*** Exercise input ***

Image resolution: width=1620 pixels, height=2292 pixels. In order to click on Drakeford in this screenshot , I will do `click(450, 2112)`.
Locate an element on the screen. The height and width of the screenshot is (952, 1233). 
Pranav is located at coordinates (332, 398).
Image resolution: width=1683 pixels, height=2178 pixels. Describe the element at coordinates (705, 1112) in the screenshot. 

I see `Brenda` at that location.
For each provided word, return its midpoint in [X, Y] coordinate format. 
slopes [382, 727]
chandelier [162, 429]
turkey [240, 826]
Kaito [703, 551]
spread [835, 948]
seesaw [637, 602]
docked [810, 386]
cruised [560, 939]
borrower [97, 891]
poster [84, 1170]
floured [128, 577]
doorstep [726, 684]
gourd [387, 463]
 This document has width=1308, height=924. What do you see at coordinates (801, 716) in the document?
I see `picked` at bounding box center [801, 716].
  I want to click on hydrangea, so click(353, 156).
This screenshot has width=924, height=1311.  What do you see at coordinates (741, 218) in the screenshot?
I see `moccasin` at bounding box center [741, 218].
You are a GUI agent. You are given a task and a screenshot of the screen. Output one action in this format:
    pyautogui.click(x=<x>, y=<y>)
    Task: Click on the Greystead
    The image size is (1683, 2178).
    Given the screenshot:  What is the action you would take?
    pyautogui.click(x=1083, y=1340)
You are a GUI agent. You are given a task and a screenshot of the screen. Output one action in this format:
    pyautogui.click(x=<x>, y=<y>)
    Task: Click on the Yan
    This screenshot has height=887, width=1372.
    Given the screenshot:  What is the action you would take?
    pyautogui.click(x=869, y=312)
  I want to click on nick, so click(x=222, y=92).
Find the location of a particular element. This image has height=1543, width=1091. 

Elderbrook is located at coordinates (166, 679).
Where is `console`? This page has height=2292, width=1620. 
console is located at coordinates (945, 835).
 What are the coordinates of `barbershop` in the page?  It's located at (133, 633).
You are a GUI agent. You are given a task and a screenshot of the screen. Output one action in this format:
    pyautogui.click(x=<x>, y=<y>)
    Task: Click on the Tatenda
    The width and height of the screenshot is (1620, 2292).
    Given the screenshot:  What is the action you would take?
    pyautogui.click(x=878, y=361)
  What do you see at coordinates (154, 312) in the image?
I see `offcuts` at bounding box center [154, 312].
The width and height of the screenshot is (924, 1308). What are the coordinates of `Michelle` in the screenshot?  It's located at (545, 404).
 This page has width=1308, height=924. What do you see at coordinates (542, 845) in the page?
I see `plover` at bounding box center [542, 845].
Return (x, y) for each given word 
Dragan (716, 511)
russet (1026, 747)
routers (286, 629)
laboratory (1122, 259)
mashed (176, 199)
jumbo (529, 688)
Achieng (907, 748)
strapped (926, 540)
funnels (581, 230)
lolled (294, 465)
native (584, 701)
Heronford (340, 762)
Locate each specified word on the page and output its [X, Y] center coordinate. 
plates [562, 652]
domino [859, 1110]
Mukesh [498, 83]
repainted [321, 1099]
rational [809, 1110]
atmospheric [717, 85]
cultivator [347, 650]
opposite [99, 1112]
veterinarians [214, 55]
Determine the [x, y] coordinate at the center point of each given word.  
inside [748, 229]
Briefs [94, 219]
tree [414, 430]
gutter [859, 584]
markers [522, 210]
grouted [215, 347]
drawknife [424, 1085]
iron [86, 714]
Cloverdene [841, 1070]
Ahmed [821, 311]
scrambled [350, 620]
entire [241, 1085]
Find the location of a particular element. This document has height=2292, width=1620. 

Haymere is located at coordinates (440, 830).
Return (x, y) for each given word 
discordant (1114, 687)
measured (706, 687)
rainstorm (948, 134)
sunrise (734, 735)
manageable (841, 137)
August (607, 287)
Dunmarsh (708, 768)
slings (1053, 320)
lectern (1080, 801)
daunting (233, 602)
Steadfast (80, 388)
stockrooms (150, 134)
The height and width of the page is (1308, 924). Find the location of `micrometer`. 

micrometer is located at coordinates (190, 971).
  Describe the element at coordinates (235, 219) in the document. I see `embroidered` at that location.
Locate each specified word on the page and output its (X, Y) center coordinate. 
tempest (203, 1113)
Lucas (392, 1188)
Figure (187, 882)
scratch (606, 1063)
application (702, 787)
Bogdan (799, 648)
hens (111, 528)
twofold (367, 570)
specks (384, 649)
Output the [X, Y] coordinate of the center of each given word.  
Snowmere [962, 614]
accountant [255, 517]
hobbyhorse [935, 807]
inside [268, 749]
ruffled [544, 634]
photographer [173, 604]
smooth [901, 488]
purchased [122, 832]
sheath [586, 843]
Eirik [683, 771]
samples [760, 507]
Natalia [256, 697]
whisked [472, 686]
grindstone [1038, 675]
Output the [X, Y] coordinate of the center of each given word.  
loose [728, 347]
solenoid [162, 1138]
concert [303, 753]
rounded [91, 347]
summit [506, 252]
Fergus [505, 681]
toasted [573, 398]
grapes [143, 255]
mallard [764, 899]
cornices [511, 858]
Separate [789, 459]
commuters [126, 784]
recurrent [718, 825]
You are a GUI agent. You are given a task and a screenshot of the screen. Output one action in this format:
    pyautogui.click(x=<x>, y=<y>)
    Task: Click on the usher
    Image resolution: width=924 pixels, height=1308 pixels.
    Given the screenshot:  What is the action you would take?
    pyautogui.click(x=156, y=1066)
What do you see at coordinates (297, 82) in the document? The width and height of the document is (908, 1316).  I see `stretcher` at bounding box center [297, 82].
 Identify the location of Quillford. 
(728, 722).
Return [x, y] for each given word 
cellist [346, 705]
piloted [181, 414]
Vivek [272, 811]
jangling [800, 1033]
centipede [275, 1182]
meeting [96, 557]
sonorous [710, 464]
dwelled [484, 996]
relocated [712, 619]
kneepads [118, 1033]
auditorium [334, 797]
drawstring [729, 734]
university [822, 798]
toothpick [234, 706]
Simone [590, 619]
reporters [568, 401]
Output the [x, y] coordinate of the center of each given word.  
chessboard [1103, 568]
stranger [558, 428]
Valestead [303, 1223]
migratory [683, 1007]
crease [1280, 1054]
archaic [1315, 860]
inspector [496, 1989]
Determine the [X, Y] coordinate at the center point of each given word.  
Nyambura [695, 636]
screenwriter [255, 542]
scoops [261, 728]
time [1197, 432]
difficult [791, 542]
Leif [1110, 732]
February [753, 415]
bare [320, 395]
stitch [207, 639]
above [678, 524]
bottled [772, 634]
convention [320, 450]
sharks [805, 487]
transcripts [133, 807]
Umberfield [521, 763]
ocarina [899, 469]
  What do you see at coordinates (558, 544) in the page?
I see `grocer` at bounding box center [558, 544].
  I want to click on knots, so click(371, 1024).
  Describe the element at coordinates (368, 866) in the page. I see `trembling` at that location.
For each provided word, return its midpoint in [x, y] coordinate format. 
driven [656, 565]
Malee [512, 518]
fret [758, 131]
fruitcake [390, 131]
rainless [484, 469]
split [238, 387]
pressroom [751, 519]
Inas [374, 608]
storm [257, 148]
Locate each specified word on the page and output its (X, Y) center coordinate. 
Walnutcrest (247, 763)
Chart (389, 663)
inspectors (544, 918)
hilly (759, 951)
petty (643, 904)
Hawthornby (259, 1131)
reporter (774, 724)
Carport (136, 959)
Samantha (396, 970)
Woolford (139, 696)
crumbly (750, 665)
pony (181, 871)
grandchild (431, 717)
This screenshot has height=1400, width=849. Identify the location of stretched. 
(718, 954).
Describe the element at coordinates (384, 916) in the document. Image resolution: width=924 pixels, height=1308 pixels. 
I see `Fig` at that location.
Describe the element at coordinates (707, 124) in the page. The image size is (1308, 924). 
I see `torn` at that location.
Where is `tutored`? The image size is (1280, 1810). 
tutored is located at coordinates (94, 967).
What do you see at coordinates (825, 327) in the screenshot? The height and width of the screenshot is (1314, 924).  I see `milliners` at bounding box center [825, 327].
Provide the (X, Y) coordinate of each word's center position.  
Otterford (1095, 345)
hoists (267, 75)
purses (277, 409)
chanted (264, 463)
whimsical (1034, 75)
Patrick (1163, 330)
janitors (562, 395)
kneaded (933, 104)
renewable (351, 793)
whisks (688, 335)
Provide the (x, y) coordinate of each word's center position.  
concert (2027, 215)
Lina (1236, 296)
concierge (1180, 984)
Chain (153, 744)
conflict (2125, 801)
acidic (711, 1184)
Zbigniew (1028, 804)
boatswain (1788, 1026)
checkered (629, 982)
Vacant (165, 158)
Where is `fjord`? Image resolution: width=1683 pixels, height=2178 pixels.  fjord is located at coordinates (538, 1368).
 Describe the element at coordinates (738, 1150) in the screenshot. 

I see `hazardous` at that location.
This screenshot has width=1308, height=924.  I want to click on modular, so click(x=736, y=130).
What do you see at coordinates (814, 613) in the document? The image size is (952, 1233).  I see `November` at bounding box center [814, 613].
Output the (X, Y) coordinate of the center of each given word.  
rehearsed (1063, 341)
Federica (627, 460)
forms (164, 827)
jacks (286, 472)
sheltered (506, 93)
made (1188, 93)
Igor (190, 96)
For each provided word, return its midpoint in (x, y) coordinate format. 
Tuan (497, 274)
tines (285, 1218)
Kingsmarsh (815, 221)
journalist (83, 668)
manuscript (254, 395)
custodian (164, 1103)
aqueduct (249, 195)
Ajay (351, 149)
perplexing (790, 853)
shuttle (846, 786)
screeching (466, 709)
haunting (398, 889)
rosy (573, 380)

***

**Problem to solve**
Copy the rows above word for word, beginning with the line containing "domino [859, 1110]" and ending with the line containing "specks (384, 649)", both of those lines included.

**Final result**
domino [859, 1110]
Mukesh [498, 83]
repainted [321, 1099]
rational [809, 1110]
atmospheric [717, 85]
cultivator [347, 650]
opposite [99, 1112]
veterinarians [214, 55]
Determine the [x, y] coordinate at the center point of each given word.  
inside [748, 229]
Briefs [94, 219]
tree [414, 430]
gutter [859, 584]
markers [522, 210]
grouted [215, 347]
drawknife [424, 1085]
iron [86, 714]
Cloverdene [841, 1070]
Ahmed [821, 311]
scrambled [350, 620]
entire [241, 1085]
Find the location of a particular element. This document has height=2292, width=1620. 

Haymere is located at coordinates (440, 830).
Return (x, y) for each given word 
discordant (1114, 687)
measured (706, 687)
rainstorm (948, 134)
sunrise (734, 735)
manageable (841, 137)
August (607, 287)
Dunmarsh (708, 768)
slings (1053, 320)
lectern (1080, 801)
daunting (233, 602)
Steadfast (80, 388)
stockrooms (150, 134)
The height and width of the page is (1308, 924). Find the location of `micrometer`. 

micrometer is located at coordinates (190, 971).
  Describe the element at coordinates (235, 219) in the document. I see `embroidered` at that location.
Locate each specified word on the page and output its (X, Y) center coordinate. 
tempest (203, 1113)
Lucas (392, 1188)
Figure (187, 882)
scratch (606, 1063)
application (702, 787)
Bogdan (799, 648)
hens (111, 528)
twofold (367, 570)
specks (384, 649)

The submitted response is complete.